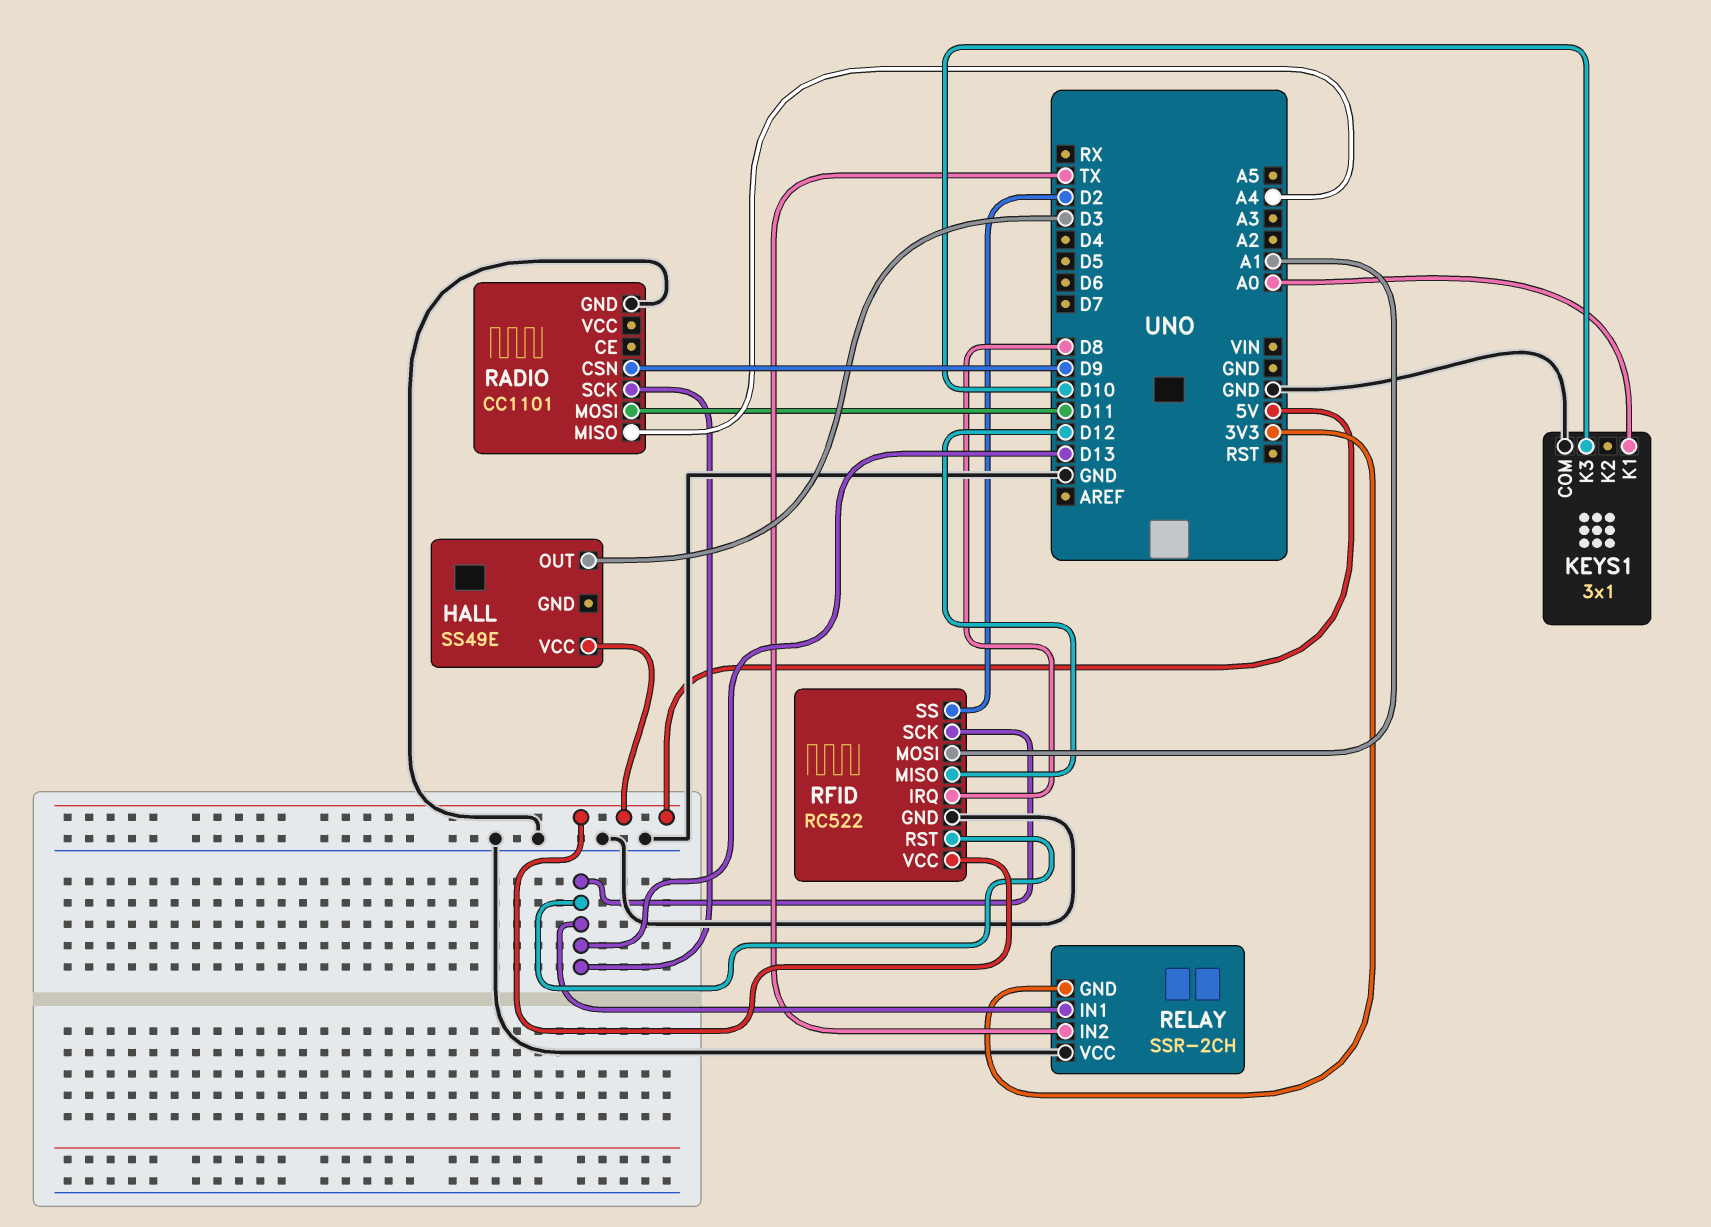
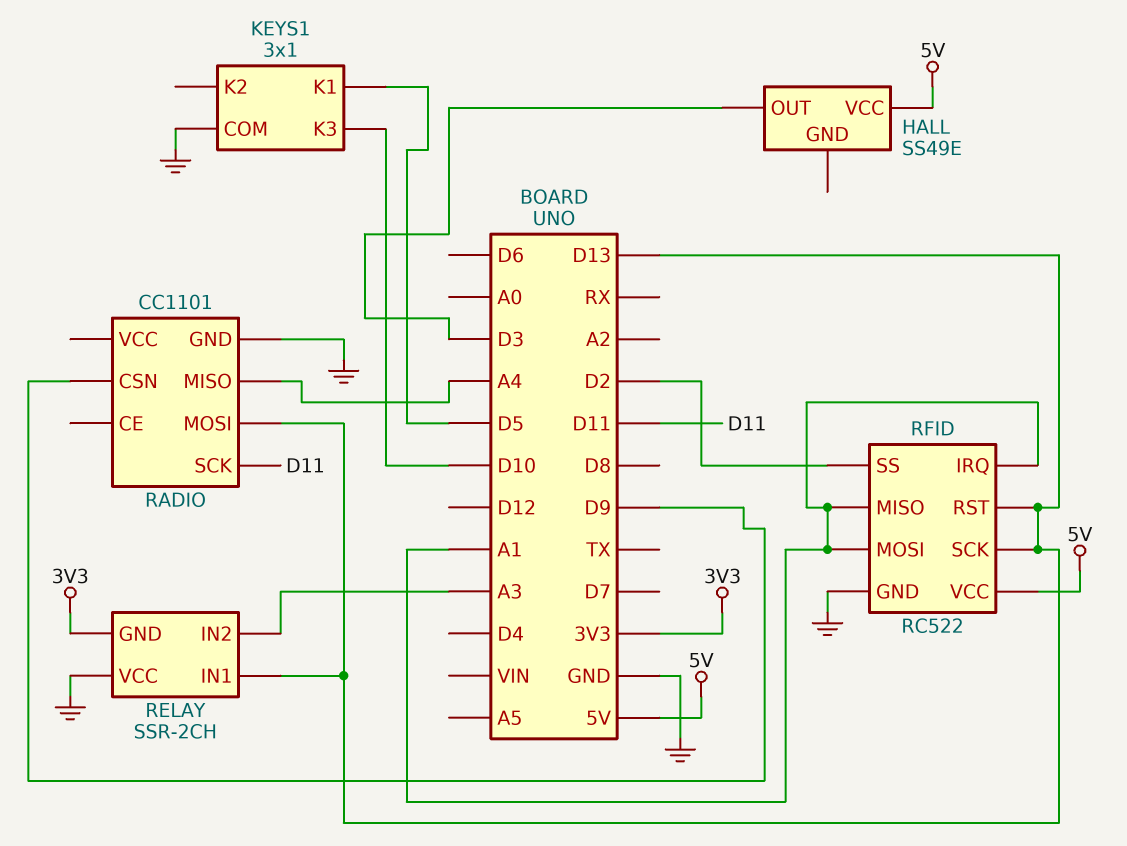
KEYS1 pin K1: A0 -> D5
RADIO pin MOSI: D11 -> D13
RADIO pin SCK: D13 -> D11
RELAY pin IN2: TX -> A3
RFID pin IRQ: D8 -> A1
RFID pin MISO: D12 -> A1

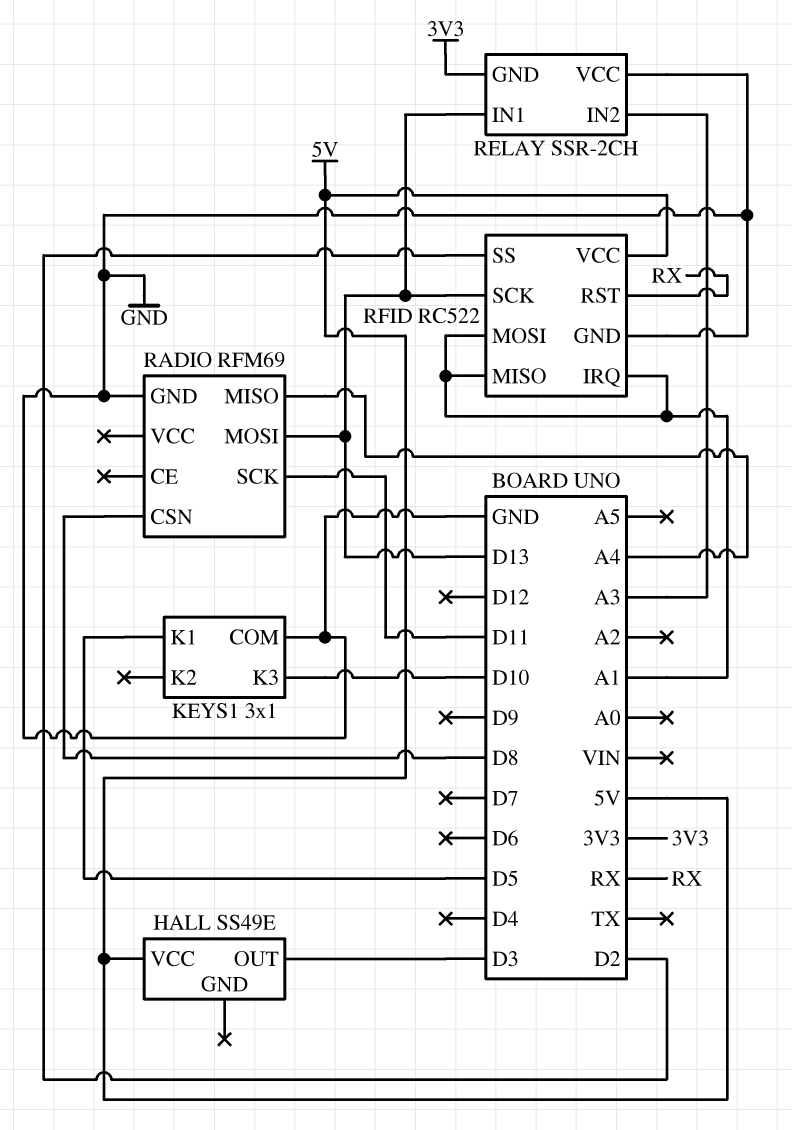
RADIO: CC1101 -> RFM69
RADIO pin CSN: D9 -> D8
RFID pin RST: D13 -> RX

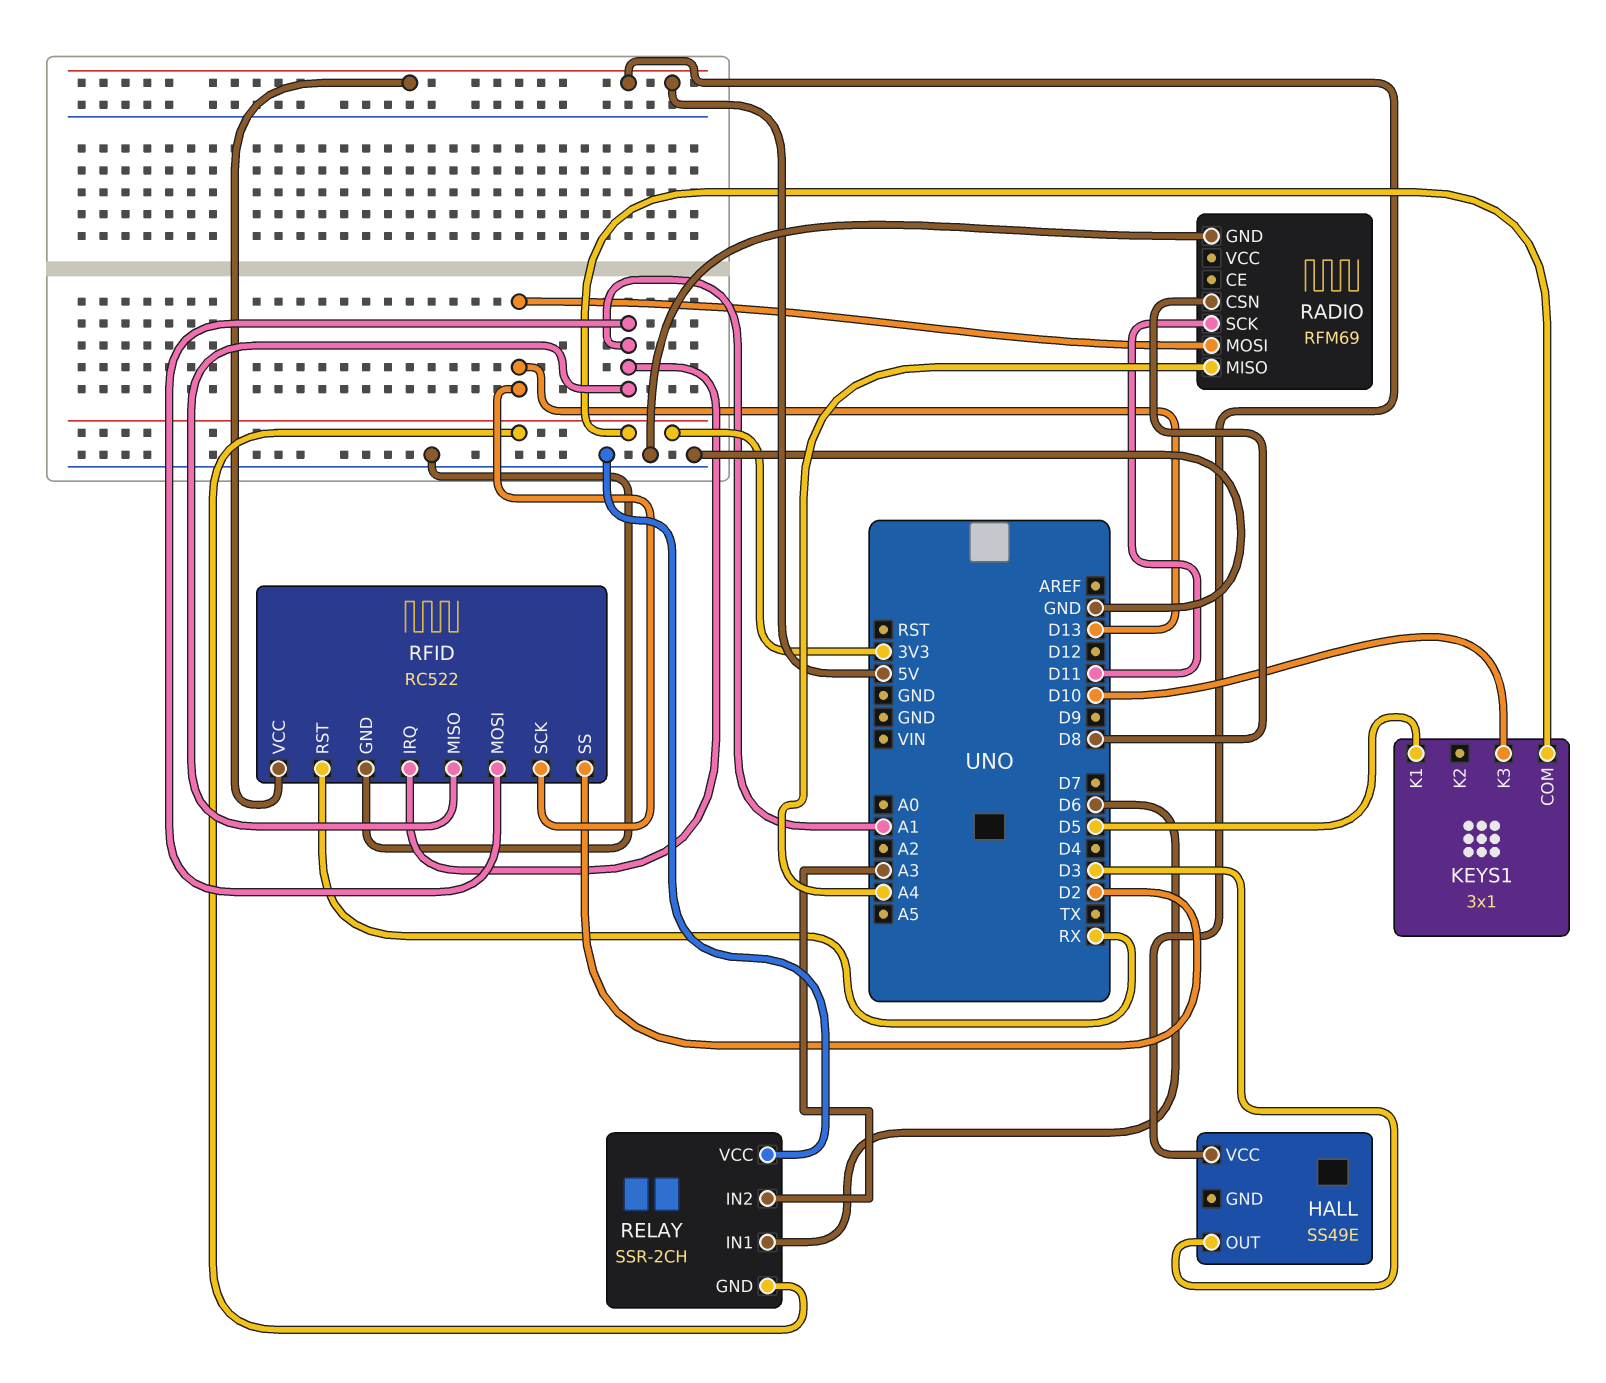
KEYS1 pin COM: GND -> 3V3
RELAY pin IN1: D13 -> D6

Directions:
Please give again, word for word, the lines from the one containing "RELAY pin IN2: TX -> A3" through the last line of the listing above, inclusive, and leave out pictures.

Exercise output:
RELAY pin IN2: TX -> A3
RFID pin IRQ: D8 -> A1
RFID pin MISO: D12 -> A1

RADIO: CC1101 -> RFM69
RADIO pin CSN: D9 -> D8
RFID pin RST: D13 -> RX

KEYS1 pin COM: GND -> 3V3
RELAY pin IN1: D13 -> D6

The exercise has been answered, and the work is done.